- [Before-and-after change data]
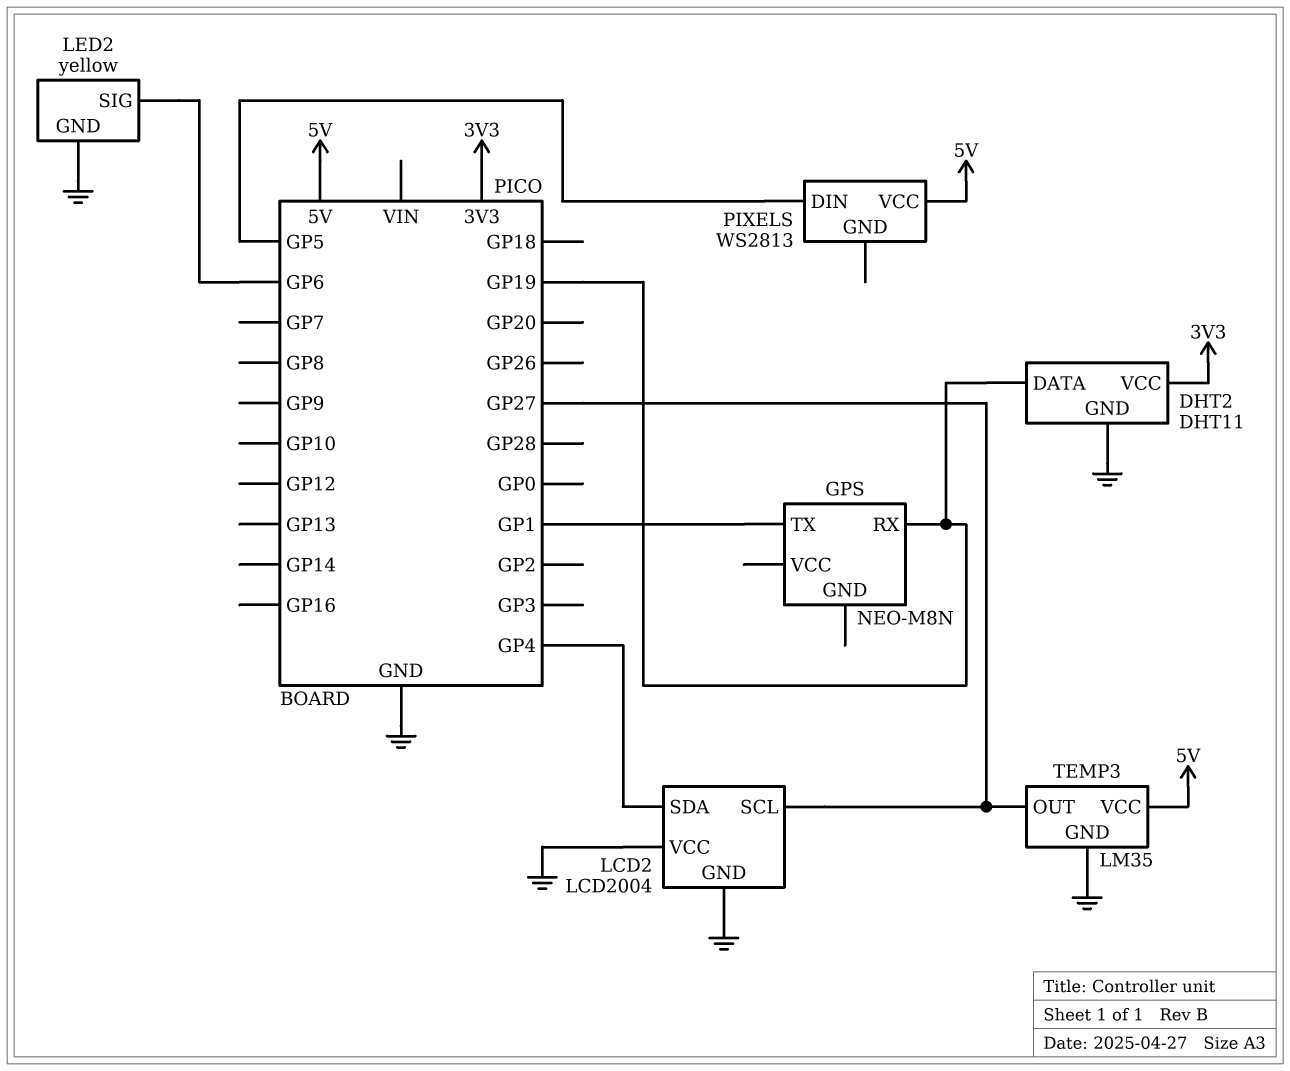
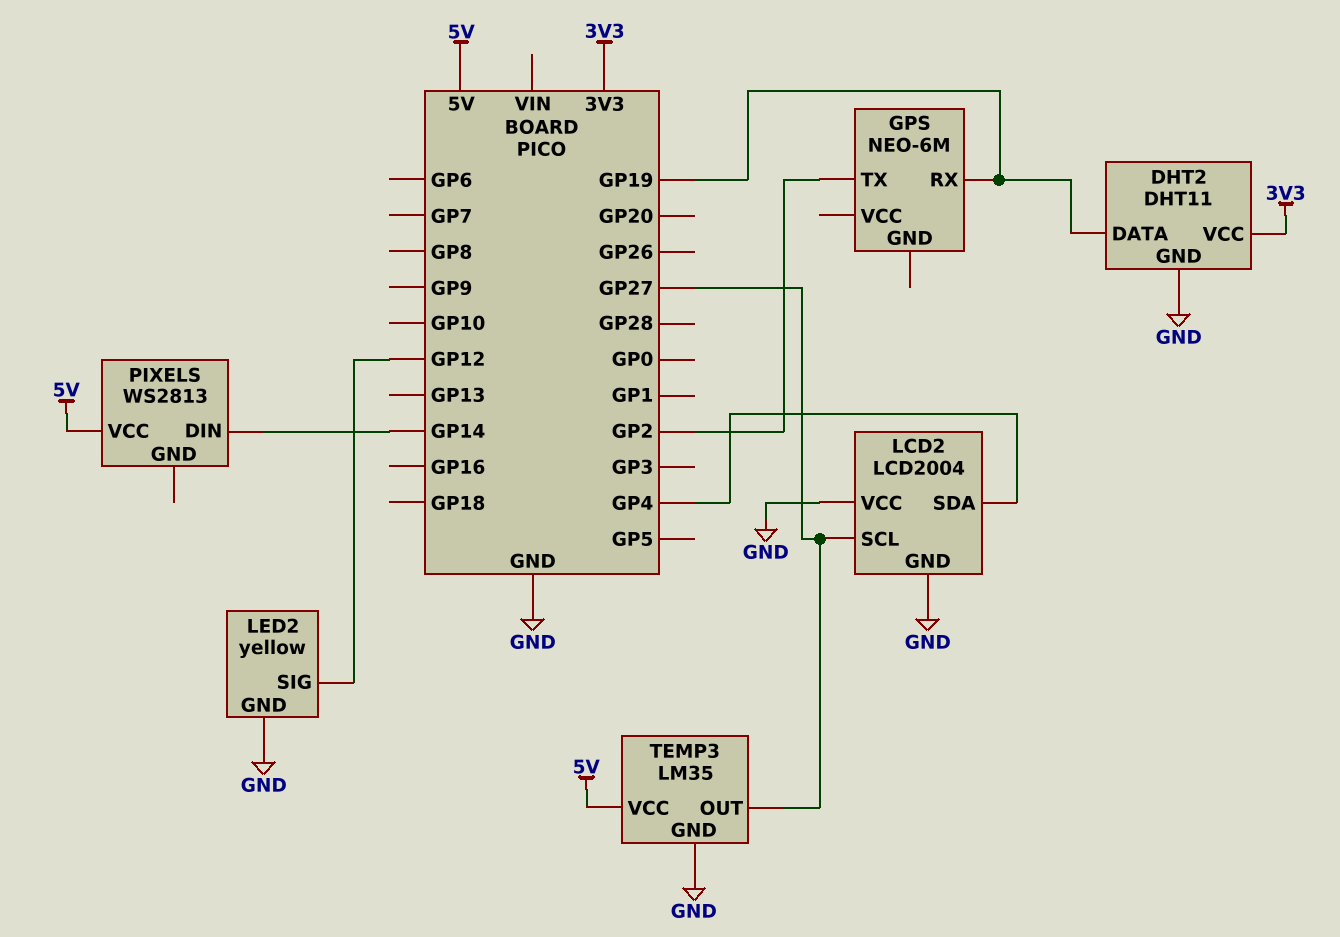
GPS: NEO-M8N -> NEO-6M
GPS pin TX: GP1 -> GP2
LED2 pin SIG: GP6 -> GP12
PIXELS pin DIN: GP5 -> GP14

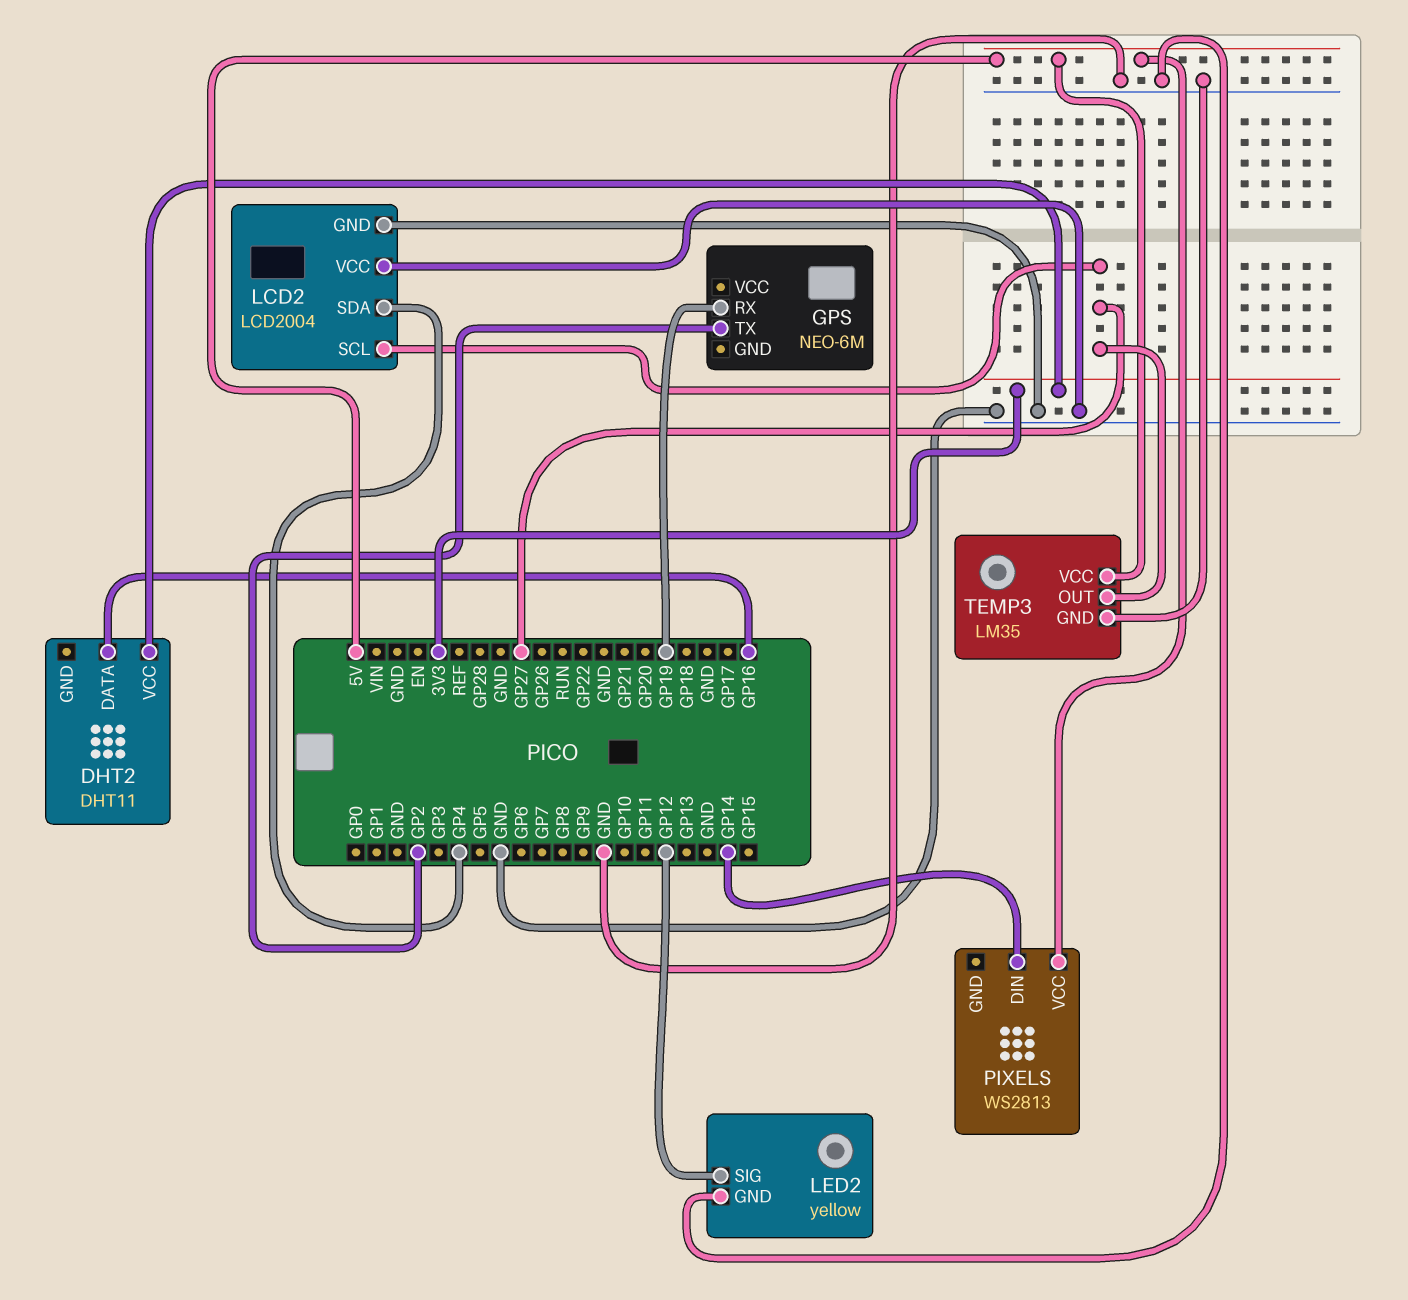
DHT2 pin DATA: GP19 -> GP16
DHT2 pin GND: GND -> none

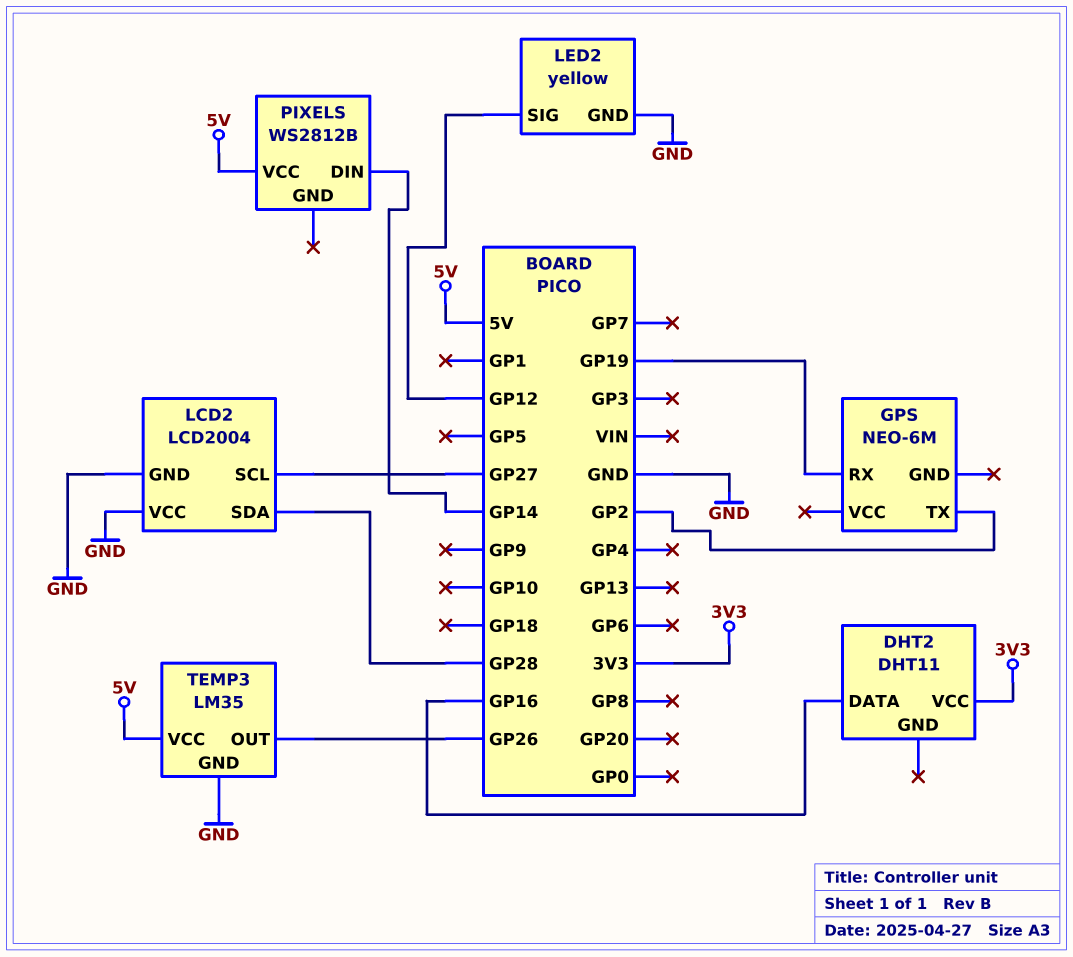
LCD2 pin SDA: GP4 -> GP28
PIXELS: WS2813 -> WS2812B
TEMP3 pin OUT: GP27 -> GP26

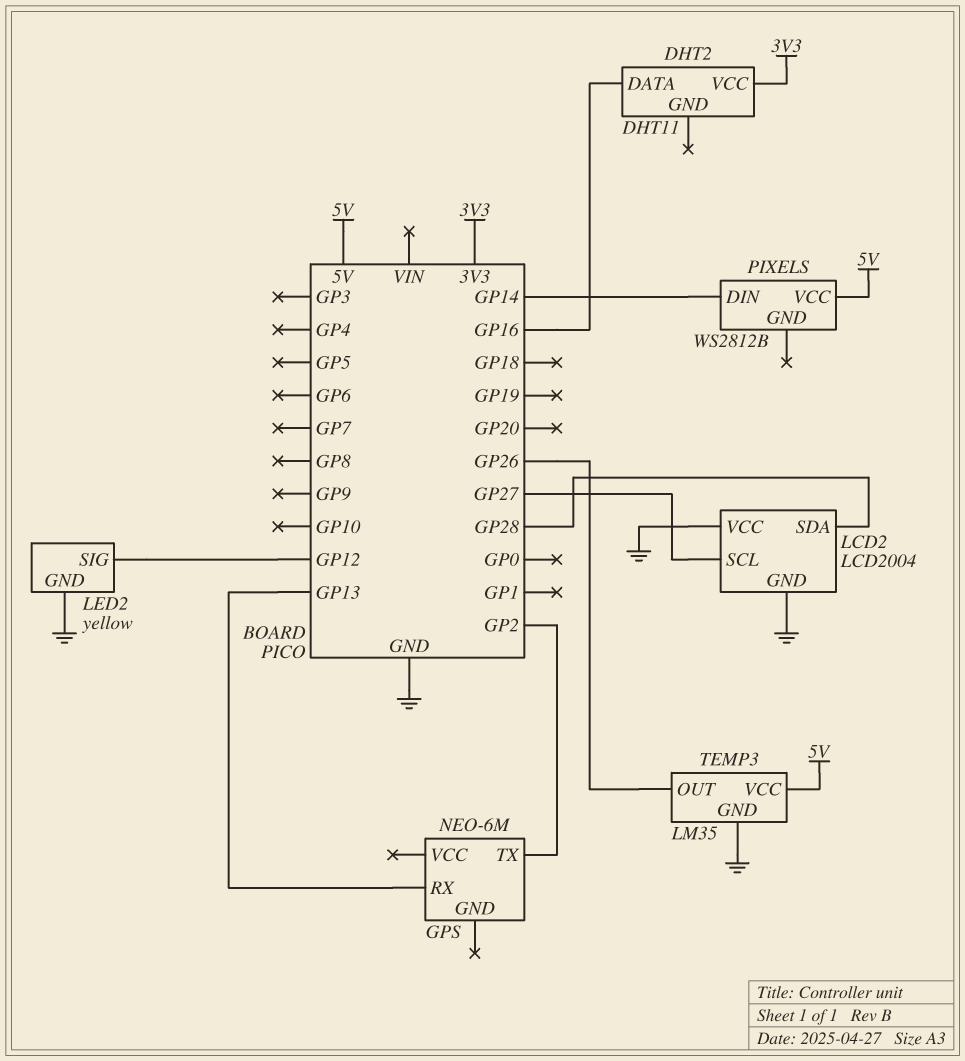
GPS pin RX: GP19 -> GP13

- [REQUIRED ACTION] Give back the entries verbatim. Do not include any picture.

- [RESPONSE AREA]
GPS: NEO-M8N -> NEO-6M
GPS pin TX: GP1 -> GP2
LED2 pin SIG: GP6 -> GP12
PIXELS pin DIN: GP5 -> GP14

DHT2 pin DATA: GP19 -> GP16
DHT2 pin GND: GND -> none

LCD2 pin SDA: GP4 -> GP28
PIXELS: WS2813 -> WS2812B
TEMP3 pin OUT: GP27 -> GP26

GPS pin RX: GP19 -> GP13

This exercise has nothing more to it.